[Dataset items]
-- BEGIN --

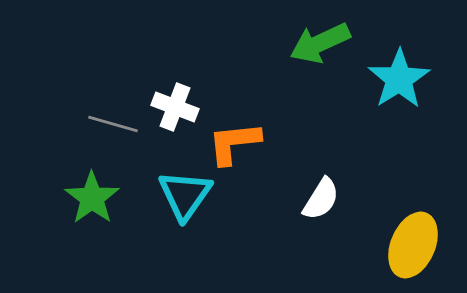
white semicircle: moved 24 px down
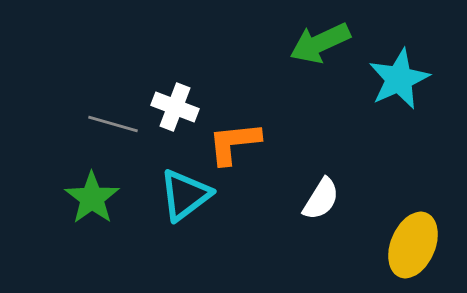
cyan star: rotated 8 degrees clockwise
cyan triangle: rotated 18 degrees clockwise
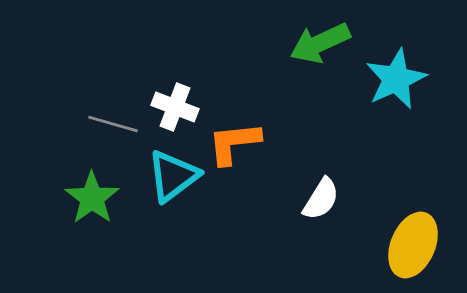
cyan star: moved 3 px left
cyan triangle: moved 12 px left, 19 px up
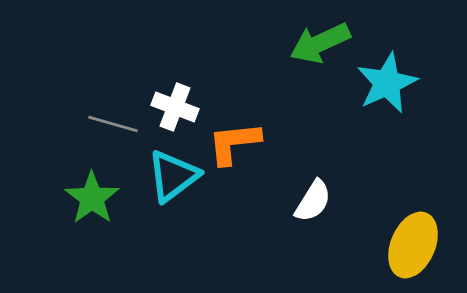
cyan star: moved 9 px left, 4 px down
white semicircle: moved 8 px left, 2 px down
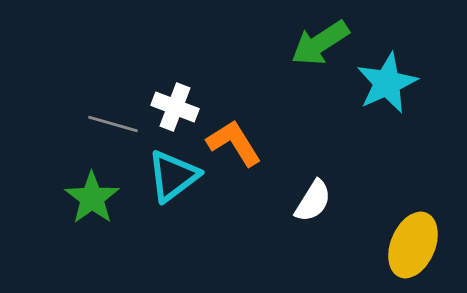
green arrow: rotated 8 degrees counterclockwise
orange L-shape: rotated 64 degrees clockwise
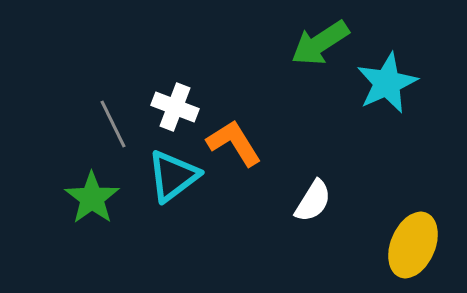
gray line: rotated 48 degrees clockwise
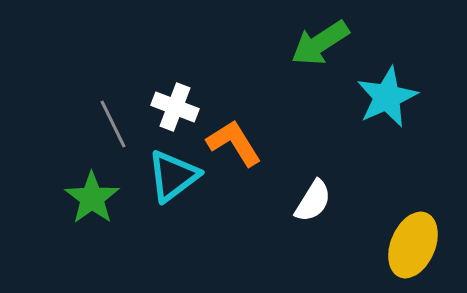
cyan star: moved 14 px down
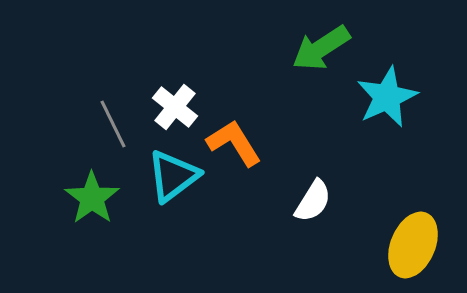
green arrow: moved 1 px right, 5 px down
white cross: rotated 18 degrees clockwise
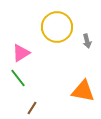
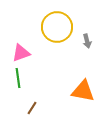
pink triangle: rotated 12 degrees clockwise
green line: rotated 30 degrees clockwise
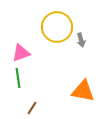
gray arrow: moved 6 px left, 1 px up
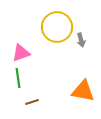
brown line: moved 6 px up; rotated 40 degrees clockwise
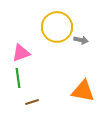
gray arrow: rotated 64 degrees counterclockwise
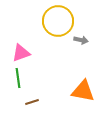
yellow circle: moved 1 px right, 6 px up
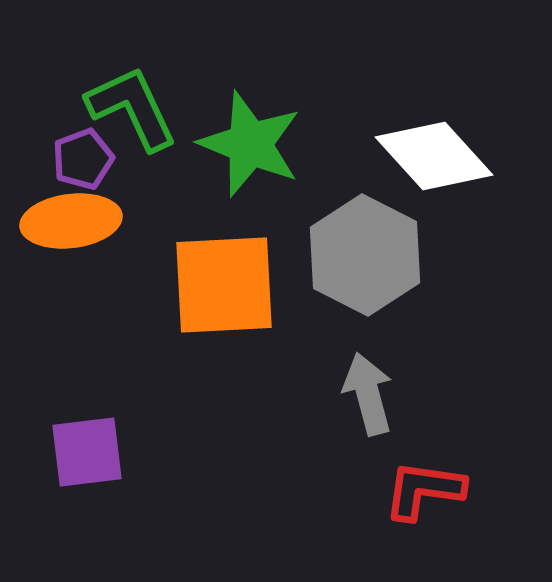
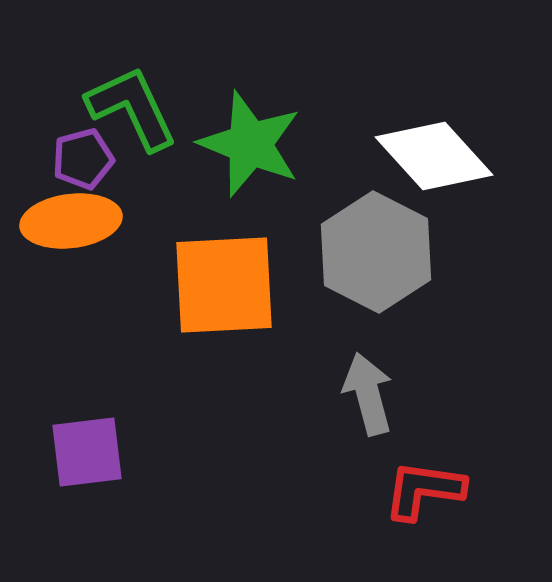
purple pentagon: rotated 6 degrees clockwise
gray hexagon: moved 11 px right, 3 px up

-- END --

▸ **PROBLEM STATEMENT**:
Rewrite the items with "cyan star" renamed to "teal star" everywhere and nothing else changed. Omit the picture lines from your answer.

▸ **SOLVED PROBLEM**:
white semicircle: moved 24 px down
teal star: rotated 8 degrees clockwise
cyan triangle: rotated 18 degrees clockwise
teal star: moved 3 px left
cyan triangle: moved 12 px left, 19 px up
teal star: moved 9 px left, 4 px down
white semicircle: moved 8 px left, 2 px down
green arrow: rotated 8 degrees counterclockwise
orange L-shape: rotated 64 degrees clockwise
gray line: rotated 48 degrees clockwise
teal star: moved 14 px down
green arrow: moved 1 px right, 5 px down
white cross: rotated 18 degrees clockwise
pink triangle: rotated 12 degrees clockwise
green line: rotated 30 degrees clockwise
gray arrow: moved 6 px left, 1 px up
brown line: moved 6 px up; rotated 40 degrees clockwise
gray arrow: rotated 64 degrees counterclockwise
yellow circle: moved 1 px right, 6 px up
purple pentagon: rotated 6 degrees clockwise
gray hexagon: moved 11 px right, 3 px up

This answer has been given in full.